#### [What this task involves]
Tally every line of the listing where the string "lime" is found, and state the total alone.

-------- The records --------

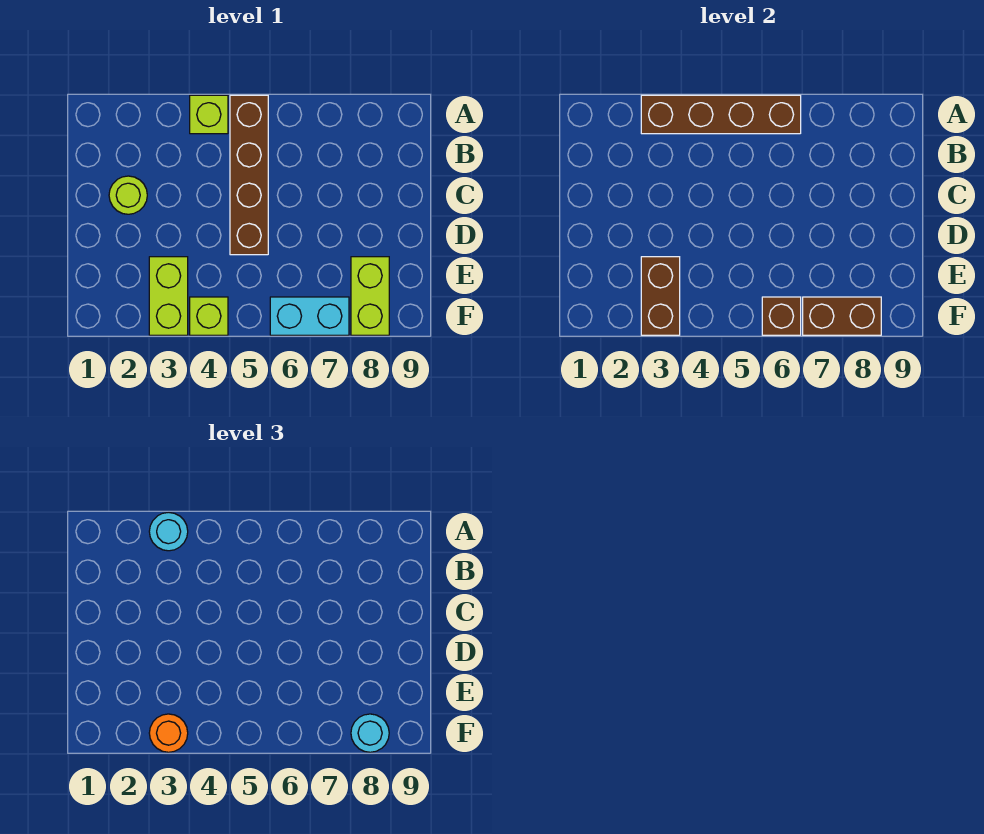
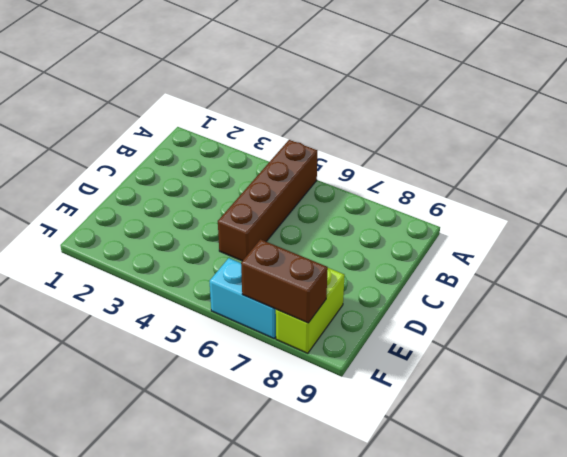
none -> lime brick A4 level 1
none -> lime round brick C2 level 1
none -> lime brick E3:F3 level 1

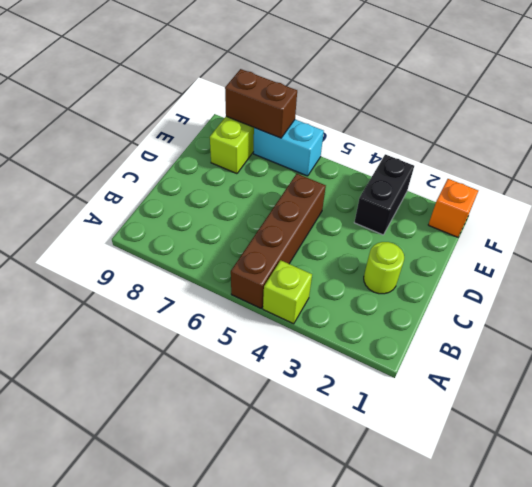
black brick E3:F3 level 1 -> lime brick E3:F3 level 1
orange brick F1 level 1 -> none
none -> lime brick F4 level 1
none -> brown brick A3:A6 level 2
none -> brown brick E3:F3 level 2

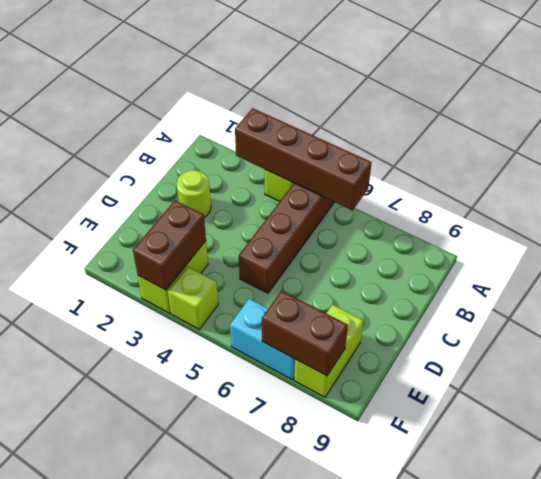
none -> brown brick F6 level 2
none -> cyan round brick A3 level 3
none -> orange round brick F3 level 3

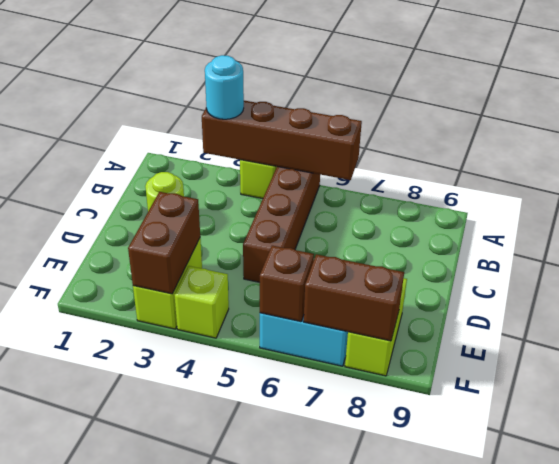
none -> orange round brick F3 level 3
none -> cyan round brick F8 level 3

--------

#### [Solution]
5